- [Task instructions]
Transcribe the lines of the records starting with the one that has "cyan cross: rotated" in it and ending with the last, and transcribe nothing else.

- [Source data]

=-=-=-=-=

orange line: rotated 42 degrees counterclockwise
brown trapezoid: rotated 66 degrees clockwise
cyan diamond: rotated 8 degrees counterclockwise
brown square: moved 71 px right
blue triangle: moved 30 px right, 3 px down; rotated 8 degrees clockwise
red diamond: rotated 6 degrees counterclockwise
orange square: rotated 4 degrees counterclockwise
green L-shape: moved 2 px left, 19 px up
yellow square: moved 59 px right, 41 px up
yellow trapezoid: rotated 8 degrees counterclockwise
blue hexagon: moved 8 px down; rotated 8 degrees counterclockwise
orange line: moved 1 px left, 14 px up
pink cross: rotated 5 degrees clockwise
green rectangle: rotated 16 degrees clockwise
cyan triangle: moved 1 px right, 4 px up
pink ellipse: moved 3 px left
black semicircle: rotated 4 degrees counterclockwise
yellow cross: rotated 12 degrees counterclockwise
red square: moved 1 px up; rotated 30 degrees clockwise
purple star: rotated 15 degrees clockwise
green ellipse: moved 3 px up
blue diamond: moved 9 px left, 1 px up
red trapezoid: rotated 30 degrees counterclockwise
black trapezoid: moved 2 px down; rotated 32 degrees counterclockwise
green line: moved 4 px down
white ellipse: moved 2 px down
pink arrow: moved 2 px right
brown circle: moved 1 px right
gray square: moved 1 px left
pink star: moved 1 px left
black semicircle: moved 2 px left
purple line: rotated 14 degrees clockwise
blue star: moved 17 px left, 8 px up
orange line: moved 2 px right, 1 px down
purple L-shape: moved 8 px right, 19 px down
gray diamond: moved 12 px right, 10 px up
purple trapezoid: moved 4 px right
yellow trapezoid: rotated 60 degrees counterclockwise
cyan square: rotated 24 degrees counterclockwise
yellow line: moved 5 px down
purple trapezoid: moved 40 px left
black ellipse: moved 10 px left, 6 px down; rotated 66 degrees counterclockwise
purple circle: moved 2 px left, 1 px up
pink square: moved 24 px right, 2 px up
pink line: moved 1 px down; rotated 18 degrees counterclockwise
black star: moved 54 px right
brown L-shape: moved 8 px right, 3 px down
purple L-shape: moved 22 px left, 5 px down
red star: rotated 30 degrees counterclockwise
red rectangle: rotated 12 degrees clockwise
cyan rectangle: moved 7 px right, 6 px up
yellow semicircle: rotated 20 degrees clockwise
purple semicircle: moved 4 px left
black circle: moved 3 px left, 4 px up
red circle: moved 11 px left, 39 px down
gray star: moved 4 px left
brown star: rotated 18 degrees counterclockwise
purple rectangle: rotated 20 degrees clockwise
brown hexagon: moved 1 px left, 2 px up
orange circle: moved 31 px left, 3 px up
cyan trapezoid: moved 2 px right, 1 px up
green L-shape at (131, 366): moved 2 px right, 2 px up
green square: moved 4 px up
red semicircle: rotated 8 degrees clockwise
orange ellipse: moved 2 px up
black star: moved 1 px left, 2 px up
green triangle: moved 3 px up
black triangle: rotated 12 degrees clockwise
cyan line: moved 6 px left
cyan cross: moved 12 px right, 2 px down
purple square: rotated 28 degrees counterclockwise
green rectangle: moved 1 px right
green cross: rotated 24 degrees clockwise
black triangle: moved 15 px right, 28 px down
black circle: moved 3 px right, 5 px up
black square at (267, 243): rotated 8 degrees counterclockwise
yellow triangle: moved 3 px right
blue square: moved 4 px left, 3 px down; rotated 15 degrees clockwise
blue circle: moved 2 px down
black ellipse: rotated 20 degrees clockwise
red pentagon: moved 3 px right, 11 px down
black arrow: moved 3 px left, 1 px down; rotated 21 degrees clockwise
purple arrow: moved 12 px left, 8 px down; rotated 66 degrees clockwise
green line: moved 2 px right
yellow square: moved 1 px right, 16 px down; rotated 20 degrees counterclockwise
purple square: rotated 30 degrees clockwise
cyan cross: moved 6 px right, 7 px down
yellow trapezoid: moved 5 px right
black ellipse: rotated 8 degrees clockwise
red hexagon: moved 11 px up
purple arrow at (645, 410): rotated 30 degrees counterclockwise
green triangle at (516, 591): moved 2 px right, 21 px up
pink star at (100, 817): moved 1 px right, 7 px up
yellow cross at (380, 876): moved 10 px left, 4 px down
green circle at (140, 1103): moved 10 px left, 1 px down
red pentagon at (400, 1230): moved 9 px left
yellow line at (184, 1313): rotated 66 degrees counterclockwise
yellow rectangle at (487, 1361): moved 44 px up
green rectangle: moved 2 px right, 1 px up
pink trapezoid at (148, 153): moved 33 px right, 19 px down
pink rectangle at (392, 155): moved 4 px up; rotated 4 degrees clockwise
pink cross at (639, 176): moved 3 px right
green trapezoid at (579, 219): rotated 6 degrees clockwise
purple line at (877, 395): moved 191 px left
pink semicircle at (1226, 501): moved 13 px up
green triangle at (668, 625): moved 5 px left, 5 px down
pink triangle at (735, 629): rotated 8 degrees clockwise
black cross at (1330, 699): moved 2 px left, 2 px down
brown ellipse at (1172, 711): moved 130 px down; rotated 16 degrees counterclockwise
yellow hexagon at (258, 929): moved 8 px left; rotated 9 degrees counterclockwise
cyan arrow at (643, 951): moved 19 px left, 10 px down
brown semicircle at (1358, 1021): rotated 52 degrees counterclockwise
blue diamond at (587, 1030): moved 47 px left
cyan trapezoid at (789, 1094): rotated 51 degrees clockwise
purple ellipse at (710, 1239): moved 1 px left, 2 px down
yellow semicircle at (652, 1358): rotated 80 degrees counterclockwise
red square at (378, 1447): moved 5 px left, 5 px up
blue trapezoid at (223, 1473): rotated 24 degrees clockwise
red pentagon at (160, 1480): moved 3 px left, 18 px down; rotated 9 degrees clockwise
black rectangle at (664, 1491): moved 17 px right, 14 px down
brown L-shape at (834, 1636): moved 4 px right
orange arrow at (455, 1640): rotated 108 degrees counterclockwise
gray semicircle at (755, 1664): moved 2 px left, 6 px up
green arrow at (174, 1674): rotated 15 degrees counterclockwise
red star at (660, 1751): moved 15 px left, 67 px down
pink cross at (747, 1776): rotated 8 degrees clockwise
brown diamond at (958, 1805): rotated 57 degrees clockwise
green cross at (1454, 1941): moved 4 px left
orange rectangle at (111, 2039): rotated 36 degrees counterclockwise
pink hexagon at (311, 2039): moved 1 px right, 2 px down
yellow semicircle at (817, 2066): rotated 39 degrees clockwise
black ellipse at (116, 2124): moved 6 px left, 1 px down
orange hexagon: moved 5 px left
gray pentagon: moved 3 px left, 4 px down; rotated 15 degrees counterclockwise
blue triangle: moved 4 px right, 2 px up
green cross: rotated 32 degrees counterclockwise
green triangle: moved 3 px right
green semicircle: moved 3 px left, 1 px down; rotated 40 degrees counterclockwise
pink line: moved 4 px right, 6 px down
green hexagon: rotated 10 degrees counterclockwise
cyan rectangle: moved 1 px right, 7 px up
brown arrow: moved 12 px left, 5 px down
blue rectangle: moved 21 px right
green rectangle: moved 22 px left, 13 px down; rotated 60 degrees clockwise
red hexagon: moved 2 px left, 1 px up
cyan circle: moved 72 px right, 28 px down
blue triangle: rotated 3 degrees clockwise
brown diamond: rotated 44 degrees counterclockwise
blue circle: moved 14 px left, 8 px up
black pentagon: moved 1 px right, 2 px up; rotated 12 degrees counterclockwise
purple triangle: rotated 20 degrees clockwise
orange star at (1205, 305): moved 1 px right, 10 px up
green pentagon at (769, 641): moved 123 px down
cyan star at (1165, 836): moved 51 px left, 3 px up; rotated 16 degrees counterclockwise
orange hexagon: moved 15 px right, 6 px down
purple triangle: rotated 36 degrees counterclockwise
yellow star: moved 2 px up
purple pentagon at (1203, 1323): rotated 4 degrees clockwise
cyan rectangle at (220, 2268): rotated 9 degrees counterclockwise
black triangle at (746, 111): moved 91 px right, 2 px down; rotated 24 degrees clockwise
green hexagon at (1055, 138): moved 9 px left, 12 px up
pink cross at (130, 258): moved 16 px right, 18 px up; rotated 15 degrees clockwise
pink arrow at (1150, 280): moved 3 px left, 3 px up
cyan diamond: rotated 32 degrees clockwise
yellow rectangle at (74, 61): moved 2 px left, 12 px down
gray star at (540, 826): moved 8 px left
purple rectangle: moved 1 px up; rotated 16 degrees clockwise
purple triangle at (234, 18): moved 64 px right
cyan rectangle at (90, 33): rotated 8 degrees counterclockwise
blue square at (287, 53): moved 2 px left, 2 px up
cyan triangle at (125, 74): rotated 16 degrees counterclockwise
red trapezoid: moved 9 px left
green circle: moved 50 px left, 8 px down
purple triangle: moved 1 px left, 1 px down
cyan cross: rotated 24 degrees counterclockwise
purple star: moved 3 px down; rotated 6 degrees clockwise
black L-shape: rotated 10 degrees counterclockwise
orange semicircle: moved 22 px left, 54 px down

=-=-=-=-=

- [Response area]
cyan cross: rotated 24 degrees counterclockwise
purple star: moved 3 px down; rotated 6 degrees clockwise
black L-shape: rotated 10 degrees counterclockwise
orange semicircle: moved 22 px left, 54 px down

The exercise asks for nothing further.